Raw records
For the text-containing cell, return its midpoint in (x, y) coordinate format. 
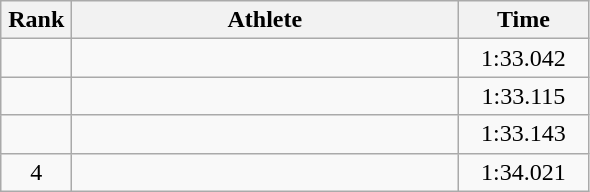
1:33.115 (524, 96)
Rank (36, 20)
1:34.021 (524, 172)
Time (524, 20)
4 (36, 172)
1:33.143 (524, 134)
Athlete (265, 20)
1:33.042 (524, 58)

#### Objective
Report every line above that contains the word "format", copying each one in full.

#### Full solution
For the text-containing cell, return its midpoint in (x, y) coordinate format. 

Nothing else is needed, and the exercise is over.